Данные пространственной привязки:

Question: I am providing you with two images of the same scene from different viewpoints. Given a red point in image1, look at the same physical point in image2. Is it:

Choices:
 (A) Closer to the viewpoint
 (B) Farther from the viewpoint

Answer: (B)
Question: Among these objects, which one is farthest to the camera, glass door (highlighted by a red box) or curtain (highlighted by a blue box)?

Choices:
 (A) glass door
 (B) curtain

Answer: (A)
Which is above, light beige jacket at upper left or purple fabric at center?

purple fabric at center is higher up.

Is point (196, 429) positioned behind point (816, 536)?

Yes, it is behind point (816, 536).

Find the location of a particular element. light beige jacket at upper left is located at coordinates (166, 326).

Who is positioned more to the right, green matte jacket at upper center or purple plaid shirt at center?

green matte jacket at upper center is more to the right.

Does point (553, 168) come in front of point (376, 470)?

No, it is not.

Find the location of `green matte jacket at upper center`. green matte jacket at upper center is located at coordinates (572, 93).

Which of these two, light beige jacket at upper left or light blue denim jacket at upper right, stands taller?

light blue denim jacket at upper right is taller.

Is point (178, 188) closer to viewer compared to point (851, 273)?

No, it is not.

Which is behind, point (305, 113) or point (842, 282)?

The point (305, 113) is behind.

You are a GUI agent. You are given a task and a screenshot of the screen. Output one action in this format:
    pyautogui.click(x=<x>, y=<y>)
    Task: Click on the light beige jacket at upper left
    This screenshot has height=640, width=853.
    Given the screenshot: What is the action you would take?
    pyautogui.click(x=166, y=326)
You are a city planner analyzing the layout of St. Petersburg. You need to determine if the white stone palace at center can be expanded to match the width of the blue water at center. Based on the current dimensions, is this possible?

# СУТЬ ЗАДАНИЯ
Представьте строки всех записей выше в виде нумерованного списка, опустив пустые строки.

# ОТВЕТ НА ЗАДАНИЕ
1. Question: I am providing you with two images of the same scene from different viewpoints. Given a red point in image1, look at the same physical point in image2. Is it:
2. Choices:
3.  (A) Closer to the viewpoint
4.  (B) Farther from the viewpoint
5. Answer: (B)
6. Question: Among these objects, which one is farthest to the camera, glass door (highlighted by a red box) or curtain (highlighted by a blue box)?
7. Choices:
8.  (A) glass door
9.  (B) curtain
10. Answer: (A)
11. Which is above, light beige jacket at upper left or purple fabric at center?
12. purple fabric at center is higher up.
13. Is point (196, 429) positioned behind point (816, 536)?
14. Yes, it is behind point (816, 536).
15. Find the location of a particular element. light beige jacket at upper left is located at coordinates (166, 326).
16. Who is positioned more to the right, green matte jacket at upper center or purple plaid shirt at center?
17. green matte jacket at upper center is more to the right.
18. Does point (553, 168) come in front of point (376, 470)?
19. No, it is not.
20. Find the location of `green matte jacket at upper center`. green matte jacket at upper center is located at coordinates (572, 93).
21. Which of these two, light beige jacket at upper left or light blue denim jacket at upper right, stands taller?
22. light blue denim jacket at upper right is taller.
23. Is point (178, 188) closer to viewer compared to point (851, 273)?
24. No, it is not.
25. Which is behind, point (305, 113) or point (842, 282)?
26. The point (305, 113) is behind.
27. You are a GUI agent. You are given a task and a screenshot of the screen. Output one action in this format:
28.     pyautogui.click(x=<x>, y=<y>)
29.     Task: Click on the light beige jacket at upper left
30.     This screenshot has height=640, width=853.
31.     Given the screenshot: What is the action you would take?
32.     pyautogui.click(x=166, y=326)
33. You are a city planner analyzing the layout of St. Petersburg. You need to determine if the white stone palace at center can be expanded to match the width of the blue water at center. Based on the current dimensions, is this possible?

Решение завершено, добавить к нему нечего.